■ **The problem**:
Exact reproduction of the data is required, with images excluded.

■ **Supplied material**:
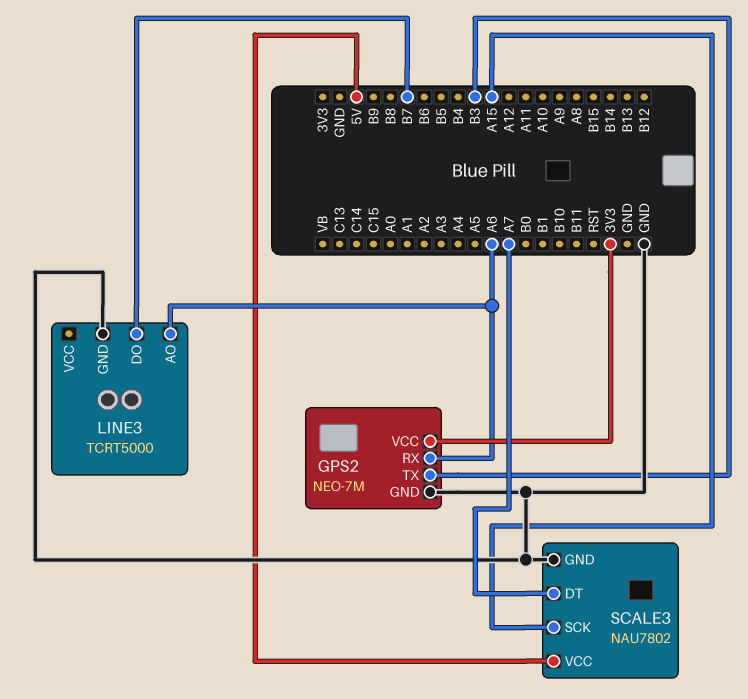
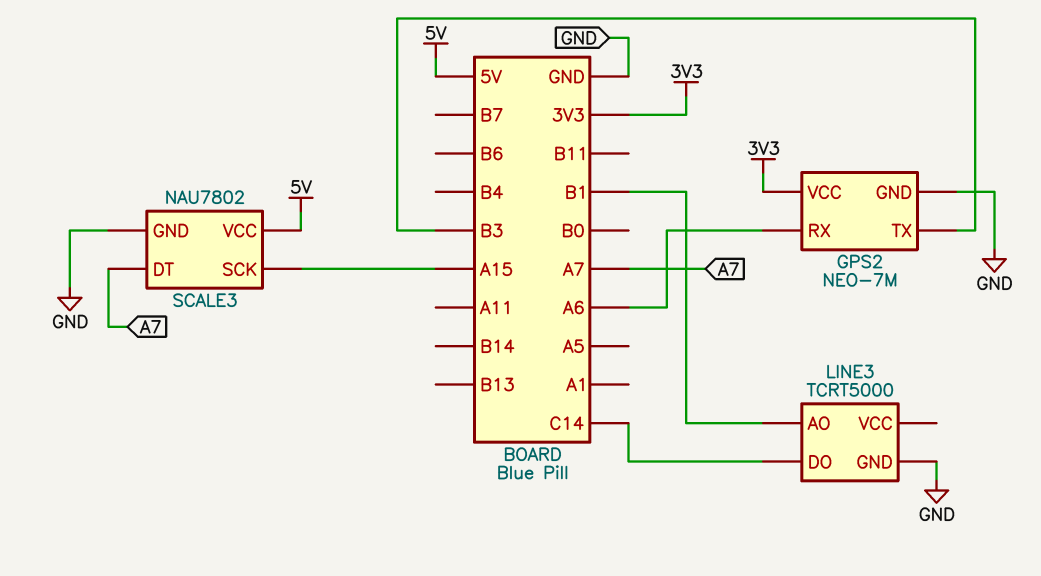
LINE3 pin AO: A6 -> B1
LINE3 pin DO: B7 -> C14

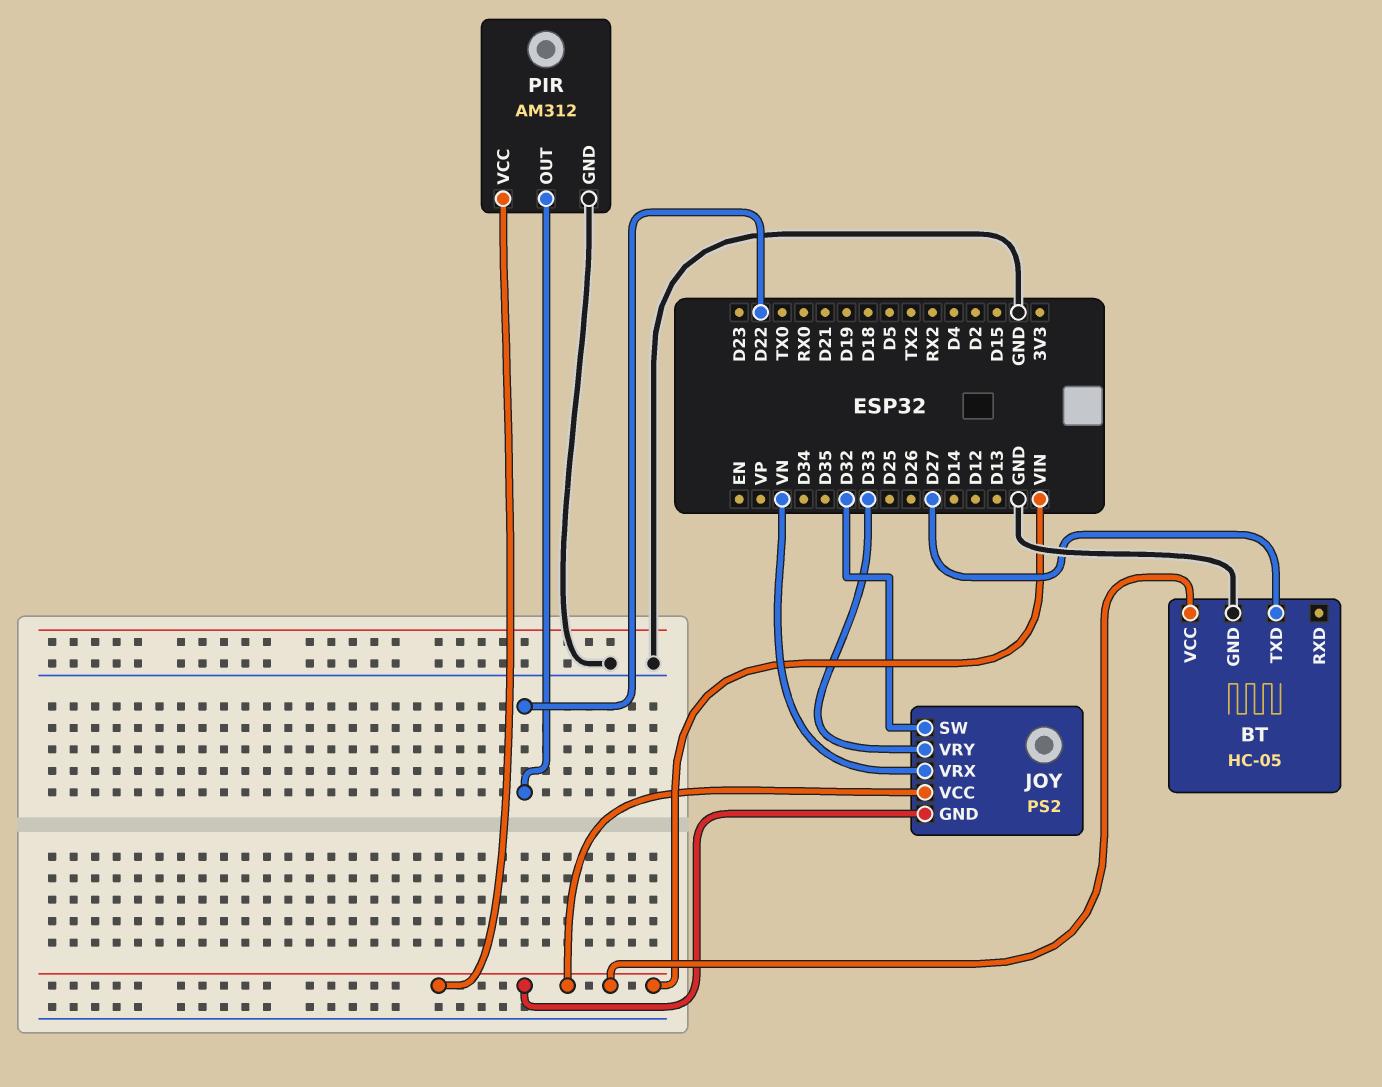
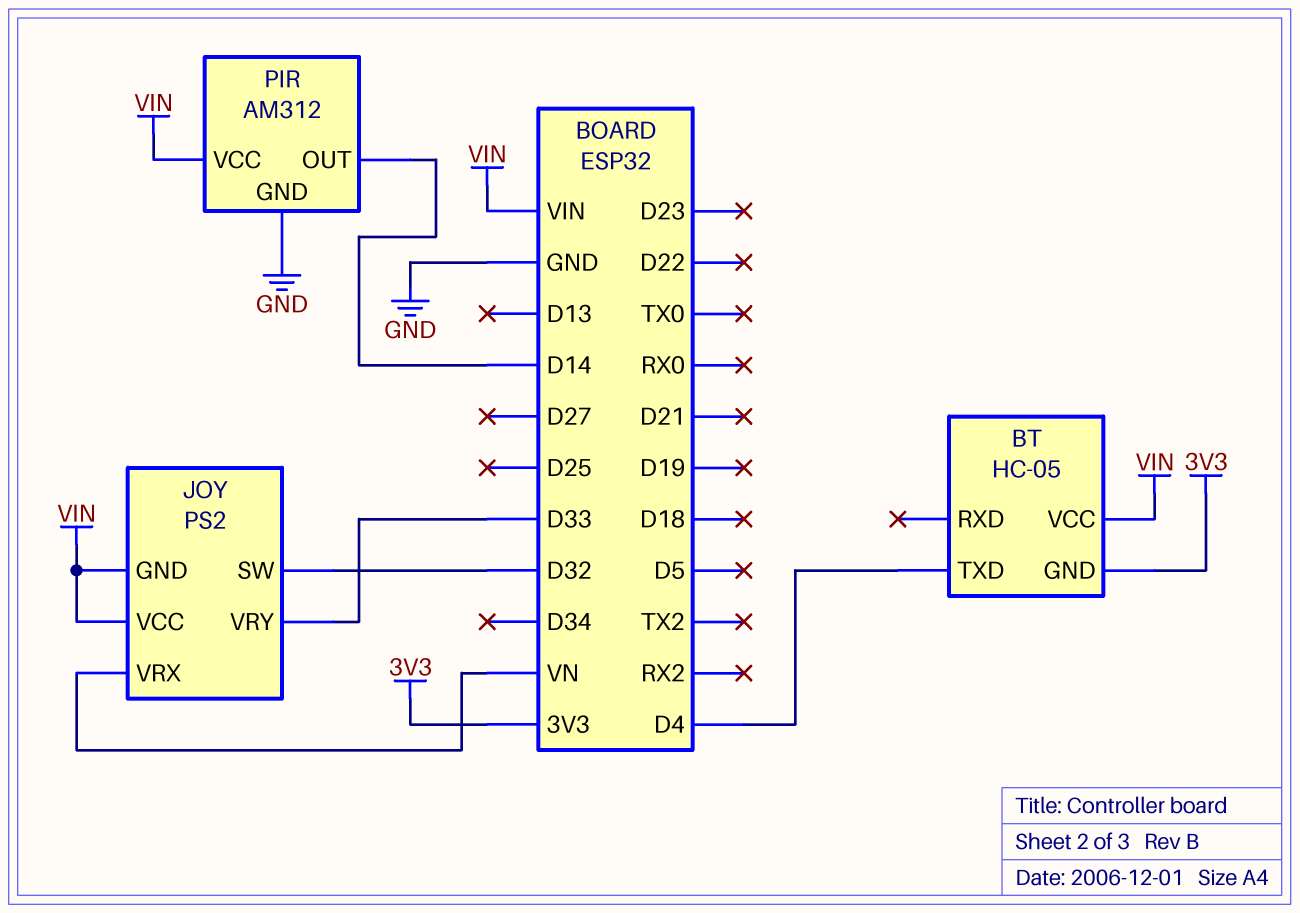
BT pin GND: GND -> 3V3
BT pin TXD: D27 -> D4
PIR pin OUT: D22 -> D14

■ **Result**:
LINE3 pin AO: A6 -> B1
LINE3 pin DO: B7 -> C14

BT pin GND: GND -> 3V3
BT pin TXD: D27 -> D4
PIR pin OUT: D22 -> D14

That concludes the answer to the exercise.